EXERCISE REQUIREMENTS. Output, exactly as written, the lines below from the one that has "black bowl: 4 -> 6" through the one that has "yellow toothbrush: 3 -> 2"; nothing else, and no pictures.

RECORDS SHOWN.
········

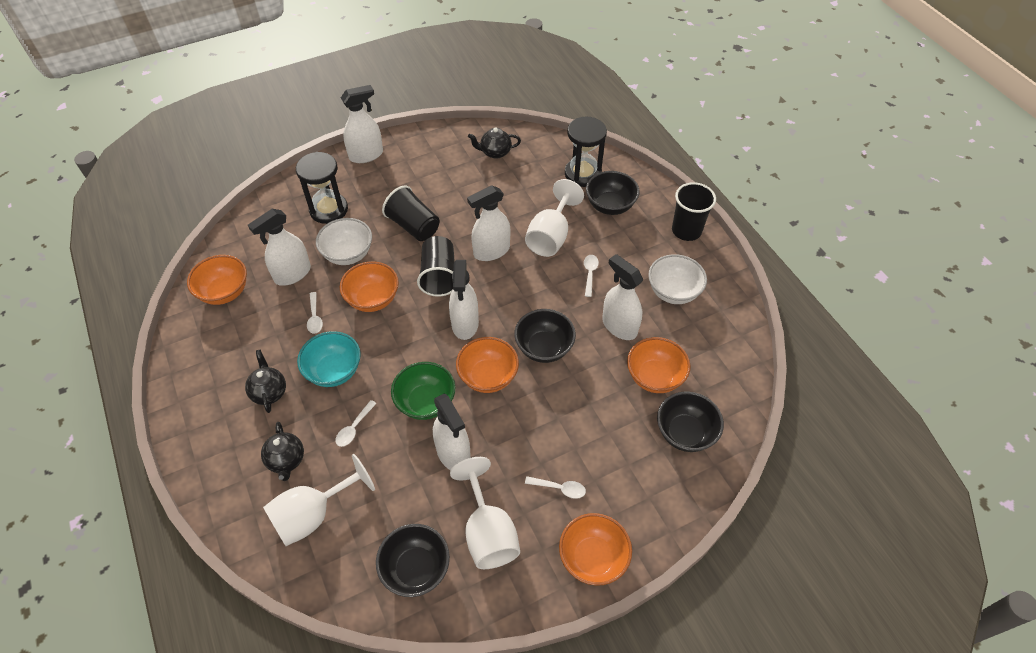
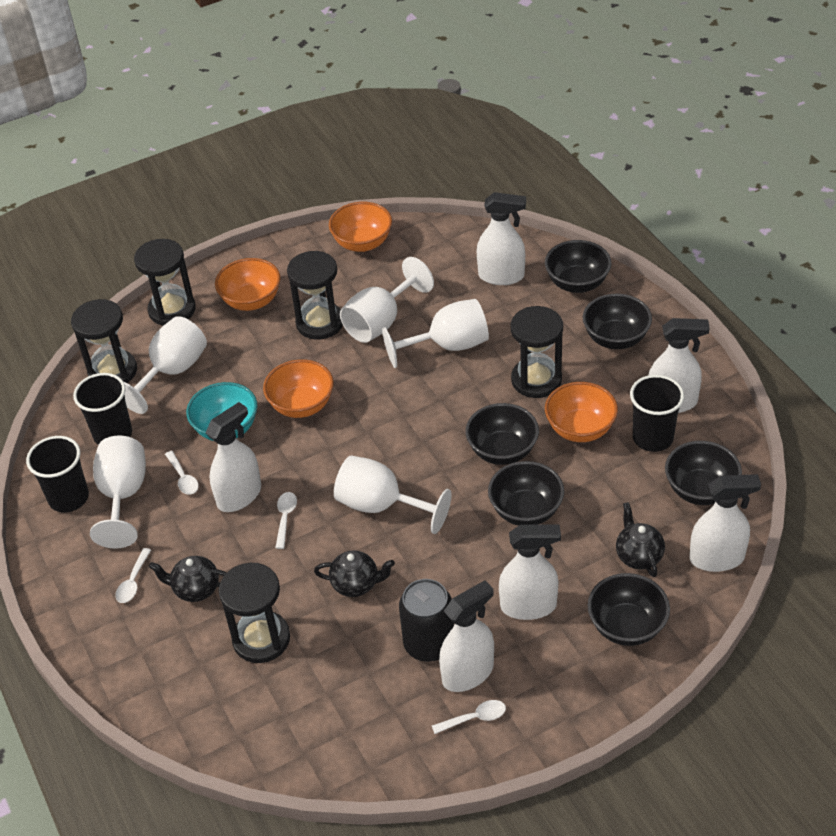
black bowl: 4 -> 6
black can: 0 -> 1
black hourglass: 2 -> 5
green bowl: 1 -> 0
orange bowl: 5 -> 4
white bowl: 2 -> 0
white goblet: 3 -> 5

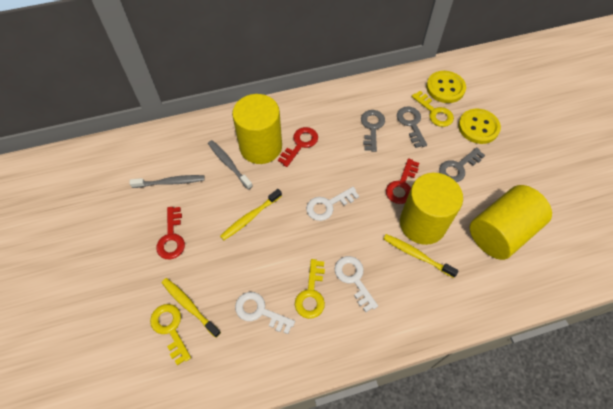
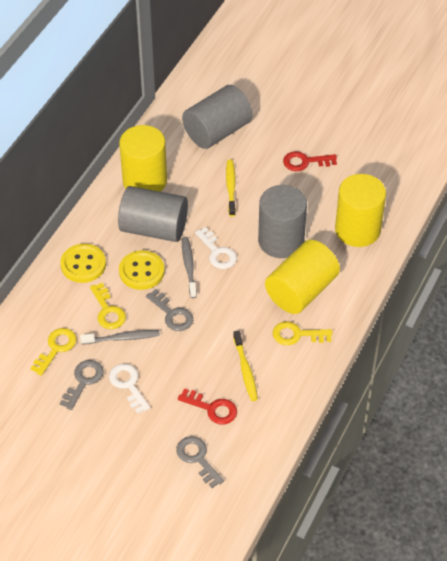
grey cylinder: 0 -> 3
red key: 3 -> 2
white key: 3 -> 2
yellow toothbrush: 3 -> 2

········

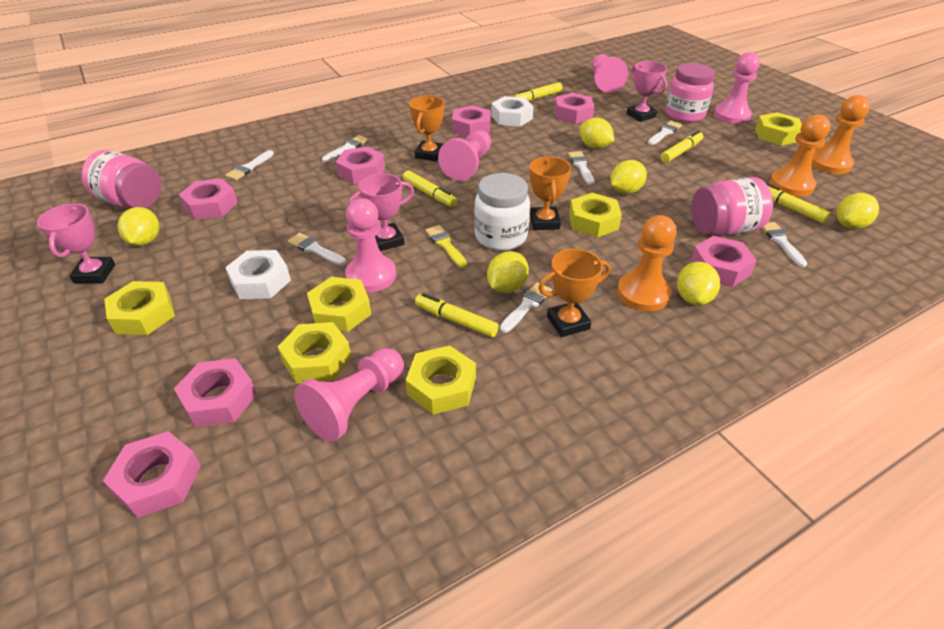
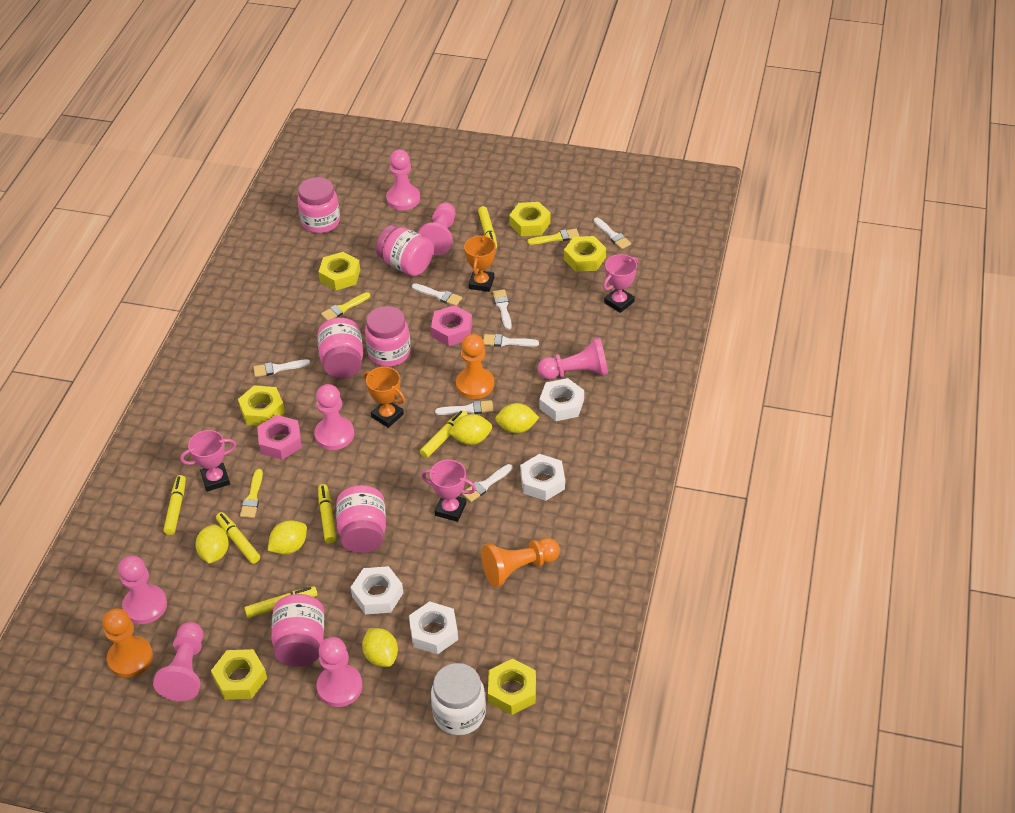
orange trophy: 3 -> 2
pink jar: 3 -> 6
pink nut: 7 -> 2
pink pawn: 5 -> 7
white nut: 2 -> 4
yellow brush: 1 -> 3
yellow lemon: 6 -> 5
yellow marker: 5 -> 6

········

ANSWER TO THE EXERCISE.
black bowl: 4 -> 6
black can: 0 -> 1
black hourglass: 2 -> 5
green bowl: 1 -> 0
orange bowl: 5 -> 4
white bowl: 2 -> 0
white goblet: 3 -> 5

grey cylinder: 0 -> 3
red key: 3 -> 2
white key: 3 -> 2
yellow toothbrush: 3 -> 2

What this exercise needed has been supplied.